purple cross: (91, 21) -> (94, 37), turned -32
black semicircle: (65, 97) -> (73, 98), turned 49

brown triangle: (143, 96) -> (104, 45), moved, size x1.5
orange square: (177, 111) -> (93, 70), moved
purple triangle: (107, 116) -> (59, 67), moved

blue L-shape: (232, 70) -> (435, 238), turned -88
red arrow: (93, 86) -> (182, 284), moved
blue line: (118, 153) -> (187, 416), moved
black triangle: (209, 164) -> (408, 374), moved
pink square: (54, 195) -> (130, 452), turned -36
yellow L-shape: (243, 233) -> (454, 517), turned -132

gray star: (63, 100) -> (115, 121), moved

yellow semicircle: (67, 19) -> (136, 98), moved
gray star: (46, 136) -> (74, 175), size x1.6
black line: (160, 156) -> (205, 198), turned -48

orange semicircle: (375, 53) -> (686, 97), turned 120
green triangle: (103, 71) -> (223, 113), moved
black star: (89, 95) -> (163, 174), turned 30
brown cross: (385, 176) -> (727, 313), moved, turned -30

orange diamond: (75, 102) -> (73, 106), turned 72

------------------------------------------------

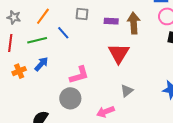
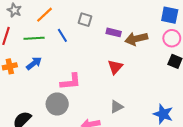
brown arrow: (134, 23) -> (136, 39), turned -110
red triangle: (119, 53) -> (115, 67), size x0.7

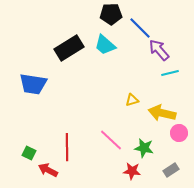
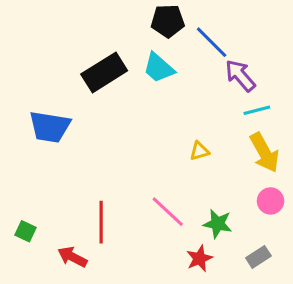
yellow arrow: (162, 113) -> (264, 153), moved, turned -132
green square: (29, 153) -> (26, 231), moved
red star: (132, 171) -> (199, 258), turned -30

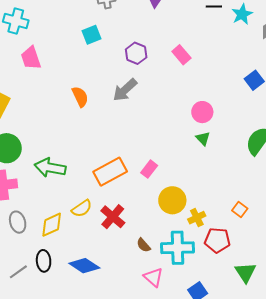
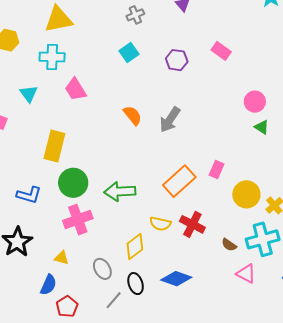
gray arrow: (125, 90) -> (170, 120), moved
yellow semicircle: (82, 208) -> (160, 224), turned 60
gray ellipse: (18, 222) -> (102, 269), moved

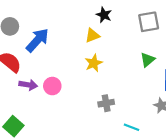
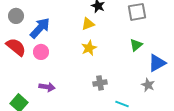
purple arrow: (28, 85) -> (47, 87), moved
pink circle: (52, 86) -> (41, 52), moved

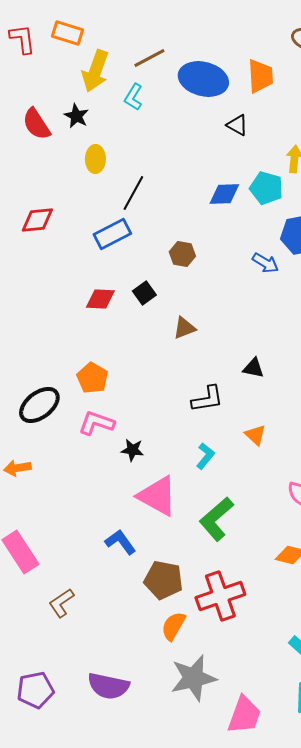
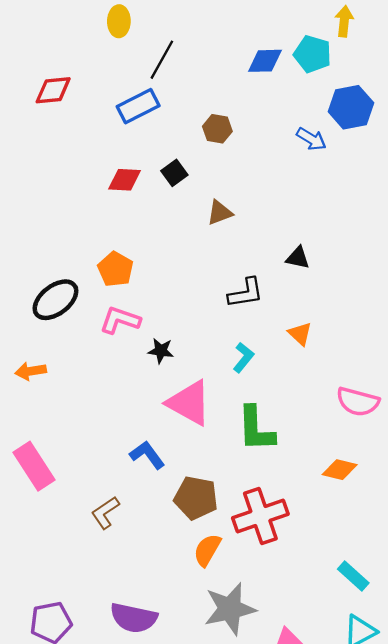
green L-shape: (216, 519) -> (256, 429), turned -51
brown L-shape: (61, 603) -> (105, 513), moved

------------------------------------------------

_TASK INSTRUCTIONS_
Report all lines of the data that include the word "orange".

_OUTPUT_
orange square: (177, 111) -> (93, 70), moved
orange semicircle: (375, 53) -> (686, 97), turned 120
orange diamond: (75, 102) -> (73, 106), turned 72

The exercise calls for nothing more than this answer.